To do:
Reproduce all of the data, making sure that no line differs from the original.

Data provided:
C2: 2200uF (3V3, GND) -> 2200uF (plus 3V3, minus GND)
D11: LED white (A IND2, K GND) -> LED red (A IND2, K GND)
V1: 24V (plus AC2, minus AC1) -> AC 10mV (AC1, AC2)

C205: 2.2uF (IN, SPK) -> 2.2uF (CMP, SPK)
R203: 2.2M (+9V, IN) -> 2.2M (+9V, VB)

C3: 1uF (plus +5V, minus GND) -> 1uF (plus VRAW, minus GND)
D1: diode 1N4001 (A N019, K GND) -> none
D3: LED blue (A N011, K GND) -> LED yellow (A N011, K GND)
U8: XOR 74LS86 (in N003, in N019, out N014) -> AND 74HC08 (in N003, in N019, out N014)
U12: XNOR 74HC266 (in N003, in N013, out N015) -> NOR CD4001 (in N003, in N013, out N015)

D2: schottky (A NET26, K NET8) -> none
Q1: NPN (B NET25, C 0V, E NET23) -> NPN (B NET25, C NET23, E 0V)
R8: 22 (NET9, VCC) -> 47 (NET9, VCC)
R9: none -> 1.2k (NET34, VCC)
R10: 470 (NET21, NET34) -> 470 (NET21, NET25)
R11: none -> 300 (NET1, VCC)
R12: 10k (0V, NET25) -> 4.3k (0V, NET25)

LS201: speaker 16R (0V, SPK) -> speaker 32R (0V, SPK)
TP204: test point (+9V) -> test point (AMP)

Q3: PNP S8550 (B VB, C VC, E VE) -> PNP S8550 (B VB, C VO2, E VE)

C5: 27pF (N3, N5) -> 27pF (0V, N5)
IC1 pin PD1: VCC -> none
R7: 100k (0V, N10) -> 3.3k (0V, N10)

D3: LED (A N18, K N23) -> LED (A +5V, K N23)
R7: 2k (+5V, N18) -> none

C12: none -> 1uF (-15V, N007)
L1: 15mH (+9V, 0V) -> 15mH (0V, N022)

Result of the exercise:
C2: 2200uF (3V3, GND) -> 2200uF (plus 3V3, minus GND)
D11: LED white (A IND2, K GND) -> LED red (A IND2, K GND)
V1: 24V (plus AC2, minus AC1) -> AC 10mV (AC1, AC2)

C205: 2.2uF (IN, SPK) -> 2.2uF (CMP, SPK)
R203: 2.2M (+9V, IN) -> 2.2M (+9V, VB)

C3: 1uF (plus +5V, minus GND) -> 1uF (plus VRAW, minus GND)
D1: diode 1N4001 (A N019, K GND) -> none
D3: LED blue (A N011, K GND) -> LED yellow (A N011, K GND)
U8: XOR 74LS86 (in N003, in N019, out N014) -> AND 74HC08 (in N003, in N019, out N014)
U12: XNOR 74HC266 (in N003, in N013, out N015) -> NOR CD4001 (in N003, in N013, out N015)

D2: schottky (A NET26, K NET8) -> none
Q1: NPN (B NET25, C 0V, E NET23) -> NPN (B NET25, C NET23, E 0V)
R8: 22 (NET9, VCC) -> 47 (NET9, VCC)
R9: none -> 1.2k (NET34, VCC)
R10: 470 (NET21, NET34) -> 470 (NET21, NET25)
R11: none -> 300 (NET1, VCC)
R12: 10k (0V, NET25) -> 4.3k (0V, NET25)

LS201: speaker 16R (0V, SPK) -> speaker 32R (0V, SPK)
TP204: test point (+9V) -> test point (AMP)

Q3: PNP S8550 (B VB, C VC, E VE) -> PNP S8550 (B VB, C VO2, E VE)

C5: 27pF (N3, N5) -> 27pF (0V, N5)
IC1 pin PD1: VCC -> none
R7: 100k (0V, N10) -> 3.3k (0V, N10)

D3: LED (A N18, K N23) -> LED (A +5V, K N23)
R7: 2k (+5V, N18) -> none

C12: none -> 1uF (-15V, N007)
L1: 15mH (+9V, 0V) -> 15mH (0V, N022)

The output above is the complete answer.